__WORK TO COMPLETE__:
Whenever the word "purple" turns up in a line of the data below, copy that line.

__RECORDED DATA__:
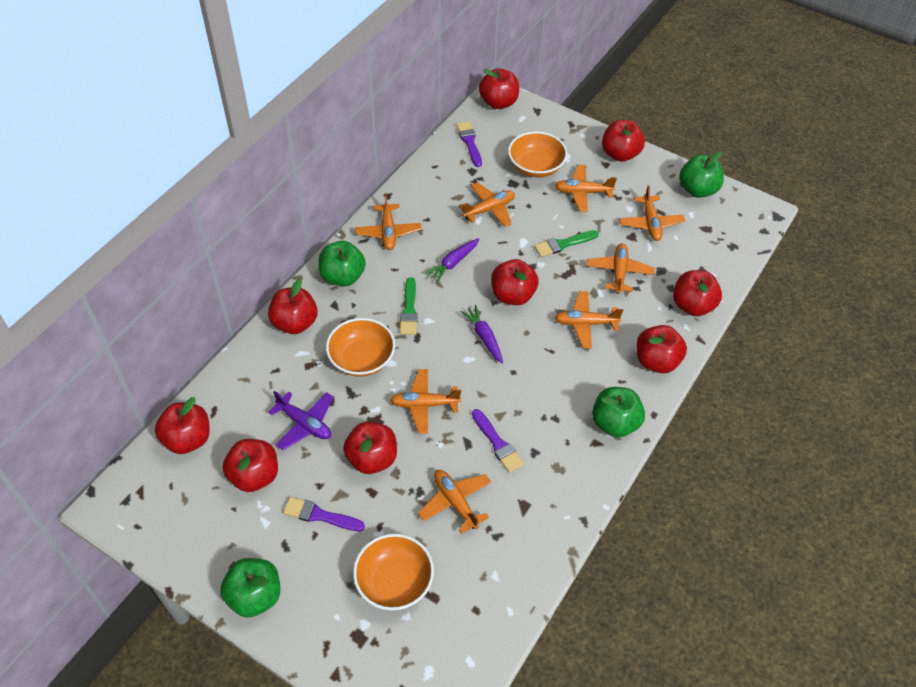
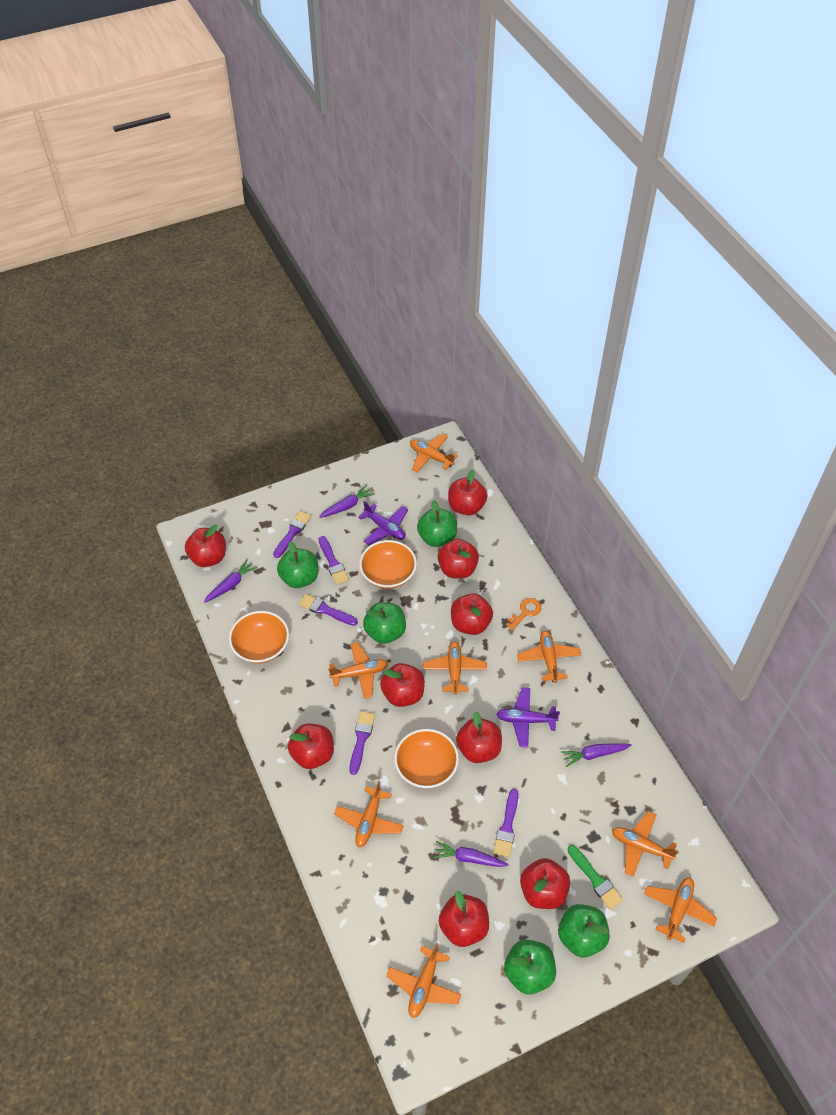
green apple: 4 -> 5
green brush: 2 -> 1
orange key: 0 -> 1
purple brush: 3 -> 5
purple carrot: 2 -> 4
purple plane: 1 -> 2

__TASK SOLUTION__:
purple brush: 3 -> 5
purple carrot: 2 -> 4
purple plane: 1 -> 2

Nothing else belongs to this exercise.